• _Data lines_:
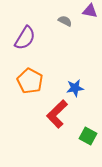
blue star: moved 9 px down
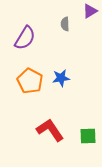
purple triangle: rotated 42 degrees counterclockwise
gray semicircle: moved 3 px down; rotated 120 degrees counterclockwise
blue star: moved 14 px left, 10 px up
red L-shape: moved 7 px left, 16 px down; rotated 100 degrees clockwise
green square: rotated 30 degrees counterclockwise
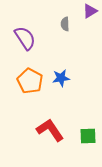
purple semicircle: rotated 65 degrees counterclockwise
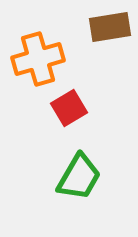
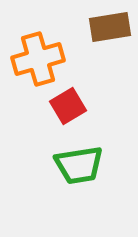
red square: moved 1 px left, 2 px up
green trapezoid: moved 12 px up; rotated 51 degrees clockwise
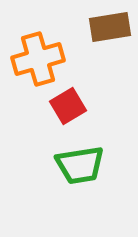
green trapezoid: moved 1 px right
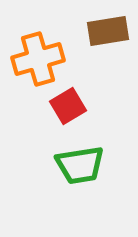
brown rectangle: moved 2 px left, 4 px down
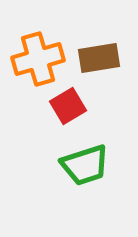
brown rectangle: moved 9 px left, 27 px down
green trapezoid: moved 5 px right; rotated 9 degrees counterclockwise
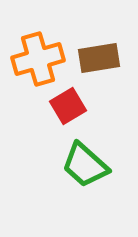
green trapezoid: rotated 60 degrees clockwise
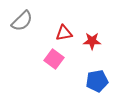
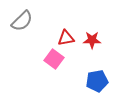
red triangle: moved 2 px right, 5 px down
red star: moved 1 px up
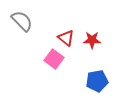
gray semicircle: rotated 90 degrees counterclockwise
red triangle: rotated 48 degrees clockwise
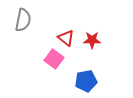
gray semicircle: moved 1 px right, 1 px up; rotated 55 degrees clockwise
blue pentagon: moved 11 px left
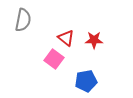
red star: moved 2 px right
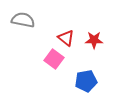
gray semicircle: rotated 90 degrees counterclockwise
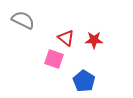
gray semicircle: rotated 15 degrees clockwise
pink square: rotated 18 degrees counterclockwise
blue pentagon: moved 2 px left; rotated 30 degrees counterclockwise
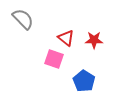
gray semicircle: moved 1 px up; rotated 20 degrees clockwise
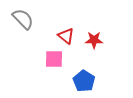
red triangle: moved 2 px up
pink square: rotated 18 degrees counterclockwise
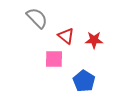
gray semicircle: moved 14 px right, 1 px up
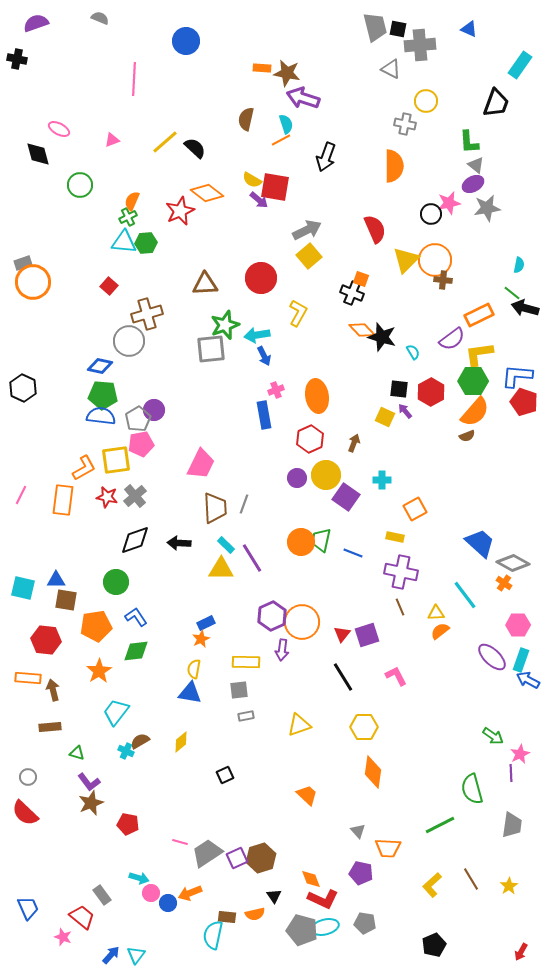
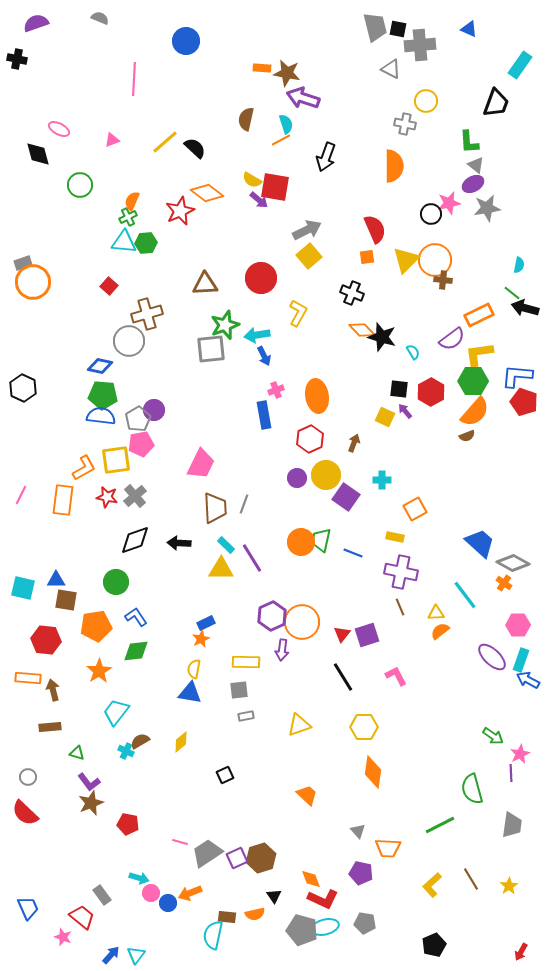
orange square at (361, 279): moved 6 px right, 22 px up; rotated 28 degrees counterclockwise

• _Written exercise_: Return all of the lines above word for word, leaving out the pictures.

• _Result of this exercise_:
blue star: moved 9 px down
purple triangle: rotated 42 degrees counterclockwise
gray semicircle: moved 3 px down; rotated 120 degrees counterclockwise
blue star: moved 14 px left, 10 px up
red L-shape: moved 7 px left, 16 px down; rotated 100 degrees clockwise
green square: rotated 30 degrees counterclockwise
purple semicircle: rotated 65 degrees counterclockwise
red square: moved 1 px left, 2 px up
green trapezoid: moved 12 px up; rotated 51 degrees clockwise
green trapezoid: moved 1 px right
brown rectangle: moved 2 px left, 4 px down
brown rectangle: moved 9 px left, 27 px down
green trapezoid: moved 5 px right; rotated 9 degrees counterclockwise
green trapezoid: rotated 60 degrees clockwise
red triangle: moved 2 px right, 5 px down
red star: moved 1 px up
gray semicircle: rotated 90 degrees counterclockwise
red triangle: rotated 48 degrees clockwise
gray semicircle: moved 1 px right, 1 px up; rotated 55 degrees clockwise
blue pentagon: moved 11 px left
red star: moved 2 px right
gray semicircle: rotated 90 degrees counterclockwise
gray semicircle: rotated 15 degrees clockwise
pink square: rotated 18 degrees counterclockwise
blue pentagon: moved 2 px left; rotated 30 degrees counterclockwise
gray semicircle: moved 1 px up; rotated 20 degrees clockwise
red triangle: moved 2 px up
pink square: rotated 18 degrees counterclockwise
gray semicircle: moved 14 px right, 1 px up
orange square at (361, 279): moved 6 px right, 22 px up; rotated 28 degrees counterclockwise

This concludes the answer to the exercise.